▶ _Task details_:
Identify the line that contains "Return the footprint" in the material. Output it and every line after it, unchanged, through the end.

* * * * *

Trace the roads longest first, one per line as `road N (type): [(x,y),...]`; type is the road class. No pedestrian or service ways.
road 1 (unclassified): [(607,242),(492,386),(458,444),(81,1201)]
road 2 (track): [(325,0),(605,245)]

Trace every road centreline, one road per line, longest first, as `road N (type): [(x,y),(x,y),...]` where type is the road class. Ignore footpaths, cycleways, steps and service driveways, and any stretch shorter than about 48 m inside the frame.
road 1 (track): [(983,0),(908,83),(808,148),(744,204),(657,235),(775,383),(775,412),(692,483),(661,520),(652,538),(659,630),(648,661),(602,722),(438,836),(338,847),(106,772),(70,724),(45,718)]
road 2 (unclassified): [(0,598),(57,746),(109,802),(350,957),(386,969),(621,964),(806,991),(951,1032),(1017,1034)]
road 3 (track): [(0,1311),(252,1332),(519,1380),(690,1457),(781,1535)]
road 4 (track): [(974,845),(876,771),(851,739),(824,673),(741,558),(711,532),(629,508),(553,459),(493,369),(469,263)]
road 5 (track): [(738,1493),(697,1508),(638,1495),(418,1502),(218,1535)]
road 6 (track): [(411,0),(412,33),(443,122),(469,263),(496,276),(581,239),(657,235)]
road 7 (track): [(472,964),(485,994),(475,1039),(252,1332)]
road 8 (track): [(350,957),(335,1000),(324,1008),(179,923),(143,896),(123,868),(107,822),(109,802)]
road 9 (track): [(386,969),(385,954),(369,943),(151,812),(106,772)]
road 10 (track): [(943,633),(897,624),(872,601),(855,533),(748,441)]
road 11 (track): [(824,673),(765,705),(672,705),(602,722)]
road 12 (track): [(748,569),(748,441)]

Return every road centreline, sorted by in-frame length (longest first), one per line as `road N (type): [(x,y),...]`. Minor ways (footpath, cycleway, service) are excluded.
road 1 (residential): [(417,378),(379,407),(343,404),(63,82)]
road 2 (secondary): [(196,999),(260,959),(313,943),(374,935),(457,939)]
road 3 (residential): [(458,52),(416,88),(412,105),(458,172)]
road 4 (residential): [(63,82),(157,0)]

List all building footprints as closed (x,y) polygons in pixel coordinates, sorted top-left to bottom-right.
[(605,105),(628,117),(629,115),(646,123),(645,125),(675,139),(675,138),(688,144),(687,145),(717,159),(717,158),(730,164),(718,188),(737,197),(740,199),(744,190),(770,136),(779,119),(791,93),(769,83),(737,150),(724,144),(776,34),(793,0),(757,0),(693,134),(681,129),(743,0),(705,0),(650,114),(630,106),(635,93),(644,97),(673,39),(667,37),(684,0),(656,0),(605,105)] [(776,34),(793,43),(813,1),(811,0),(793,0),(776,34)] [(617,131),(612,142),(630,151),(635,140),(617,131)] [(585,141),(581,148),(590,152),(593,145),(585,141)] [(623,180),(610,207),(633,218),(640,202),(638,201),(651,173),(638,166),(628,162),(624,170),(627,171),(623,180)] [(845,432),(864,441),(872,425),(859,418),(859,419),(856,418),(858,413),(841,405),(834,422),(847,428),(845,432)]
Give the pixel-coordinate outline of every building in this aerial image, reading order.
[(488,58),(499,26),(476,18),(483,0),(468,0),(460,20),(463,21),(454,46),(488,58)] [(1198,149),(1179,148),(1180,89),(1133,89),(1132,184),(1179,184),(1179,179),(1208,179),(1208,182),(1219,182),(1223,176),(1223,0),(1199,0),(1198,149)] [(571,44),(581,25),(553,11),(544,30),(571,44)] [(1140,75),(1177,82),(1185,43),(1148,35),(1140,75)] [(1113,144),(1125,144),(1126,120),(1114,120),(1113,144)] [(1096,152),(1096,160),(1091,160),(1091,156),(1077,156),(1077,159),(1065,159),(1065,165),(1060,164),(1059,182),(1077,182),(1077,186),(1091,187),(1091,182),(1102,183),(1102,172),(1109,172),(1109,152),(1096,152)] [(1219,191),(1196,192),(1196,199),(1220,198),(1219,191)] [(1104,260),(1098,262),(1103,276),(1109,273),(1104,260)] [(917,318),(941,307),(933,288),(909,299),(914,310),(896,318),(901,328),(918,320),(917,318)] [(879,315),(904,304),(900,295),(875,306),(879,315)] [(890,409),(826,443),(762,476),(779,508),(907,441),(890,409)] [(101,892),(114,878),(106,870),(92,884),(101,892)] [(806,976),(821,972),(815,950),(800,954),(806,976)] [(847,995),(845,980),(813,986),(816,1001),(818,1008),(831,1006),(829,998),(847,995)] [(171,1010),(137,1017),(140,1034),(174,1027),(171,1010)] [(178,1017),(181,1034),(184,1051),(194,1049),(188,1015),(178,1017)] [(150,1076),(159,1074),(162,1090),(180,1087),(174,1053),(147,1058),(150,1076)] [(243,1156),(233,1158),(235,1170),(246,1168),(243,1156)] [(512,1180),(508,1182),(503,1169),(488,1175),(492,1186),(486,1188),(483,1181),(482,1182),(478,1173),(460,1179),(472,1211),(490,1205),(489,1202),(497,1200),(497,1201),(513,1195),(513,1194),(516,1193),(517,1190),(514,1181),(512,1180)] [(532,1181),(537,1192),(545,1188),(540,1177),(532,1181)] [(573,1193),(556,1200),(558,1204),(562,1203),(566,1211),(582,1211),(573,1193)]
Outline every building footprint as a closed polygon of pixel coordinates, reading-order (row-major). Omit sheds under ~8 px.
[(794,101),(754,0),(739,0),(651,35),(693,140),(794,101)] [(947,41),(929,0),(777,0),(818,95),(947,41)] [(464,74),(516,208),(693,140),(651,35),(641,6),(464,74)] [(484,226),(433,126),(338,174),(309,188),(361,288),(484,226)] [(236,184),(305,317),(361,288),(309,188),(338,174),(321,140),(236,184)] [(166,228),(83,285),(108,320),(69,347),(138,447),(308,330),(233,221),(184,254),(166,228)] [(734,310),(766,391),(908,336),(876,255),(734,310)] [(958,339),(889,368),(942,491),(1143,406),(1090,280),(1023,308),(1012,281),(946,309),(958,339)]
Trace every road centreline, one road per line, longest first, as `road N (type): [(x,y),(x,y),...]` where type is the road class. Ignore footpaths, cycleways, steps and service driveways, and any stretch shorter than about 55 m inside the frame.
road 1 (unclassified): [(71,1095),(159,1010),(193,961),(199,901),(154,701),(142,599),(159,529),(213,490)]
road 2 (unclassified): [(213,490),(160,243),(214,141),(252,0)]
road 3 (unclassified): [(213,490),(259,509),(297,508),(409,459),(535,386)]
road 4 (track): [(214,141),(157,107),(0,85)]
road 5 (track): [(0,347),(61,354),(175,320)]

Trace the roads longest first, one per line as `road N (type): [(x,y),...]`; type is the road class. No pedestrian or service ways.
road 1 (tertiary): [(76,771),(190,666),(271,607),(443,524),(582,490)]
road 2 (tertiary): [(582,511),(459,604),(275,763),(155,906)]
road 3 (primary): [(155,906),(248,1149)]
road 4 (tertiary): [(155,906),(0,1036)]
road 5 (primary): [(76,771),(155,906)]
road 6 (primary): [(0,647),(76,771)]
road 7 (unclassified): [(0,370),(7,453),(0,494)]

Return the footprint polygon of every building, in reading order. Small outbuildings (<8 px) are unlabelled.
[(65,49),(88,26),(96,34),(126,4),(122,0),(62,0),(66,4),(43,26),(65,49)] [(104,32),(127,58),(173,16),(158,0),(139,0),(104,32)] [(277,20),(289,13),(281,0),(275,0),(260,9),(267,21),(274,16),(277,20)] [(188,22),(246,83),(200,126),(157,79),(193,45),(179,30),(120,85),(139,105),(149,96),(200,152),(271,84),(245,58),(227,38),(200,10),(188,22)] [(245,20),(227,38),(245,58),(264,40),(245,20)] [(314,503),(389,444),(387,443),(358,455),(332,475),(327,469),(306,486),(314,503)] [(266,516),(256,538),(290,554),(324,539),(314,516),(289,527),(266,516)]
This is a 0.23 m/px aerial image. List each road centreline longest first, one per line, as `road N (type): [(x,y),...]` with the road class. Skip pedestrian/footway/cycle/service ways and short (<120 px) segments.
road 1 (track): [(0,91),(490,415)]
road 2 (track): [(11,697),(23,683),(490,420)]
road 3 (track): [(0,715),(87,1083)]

* * * * *

▶ _Response below_:
Return the footprint polygon of every building, in reading order. Small outbuildings (<8 px) are unlabelled.
[(65,49),(88,26),(96,34),(126,4),(122,0),(62,0),(66,4),(43,26),(65,49)] [(104,32),(127,58),(173,16),(158,0),(139,0),(104,32)] [(277,20),(289,13),(281,0),(275,0),(260,9),(267,21),(274,16),(277,20)] [(188,22),(246,83),(200,126),(157,79),(193,45),(179,30),(120,85),(139,105),(149,96),(200,152),(271,84),(245,58),(227,38),(200,10),(188,22)] [(245,20),(227,38),(245,58),(264,40),(245,20)] [(314,503),(389,444),(387,443),(358,455),(332,475),(327,469),(306,486),(314,503)] [(266,516),(256,538),(290,554),(324,539),(314,516),(289,527),(266,516)]
This is a 0.23 m/px aerial image. List each road centreline longest first, one per line, as `road N (type): [(x,y),...]` with the road class. Skip pedestrian/footway/cycle/service ways and short (<120 px) segments.
road 1 (track): [(0,91),(490,415)]
road 2 (track): [(11,697),(23,683),(490,420)]
road 3 (track): [(0,715),(87,1083)]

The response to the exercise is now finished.